▸ **Your task**: A faithful copy of the data is what is wanted, minus any pictures.
(Dataset content Opens)
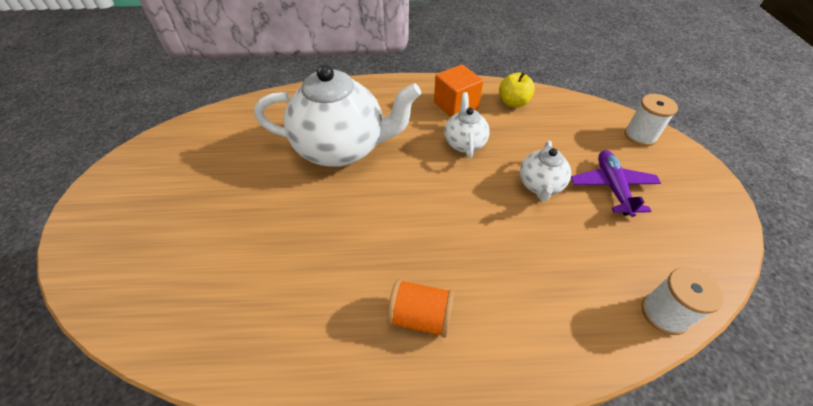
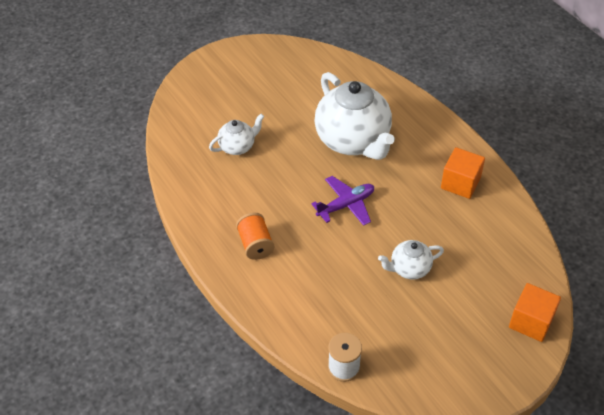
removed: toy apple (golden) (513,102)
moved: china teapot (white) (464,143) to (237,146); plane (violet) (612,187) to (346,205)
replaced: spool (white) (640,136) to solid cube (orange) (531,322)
(Dataset content Closes)
▸ **Response**:
removed: toy apple (golden) (513,102)
moved: china teapot (white) (464,143) to (237,146); plane (violet) (612,187) to (346,205)
replaced: spool (white) (640,136) to solid cube (orange) (531,322)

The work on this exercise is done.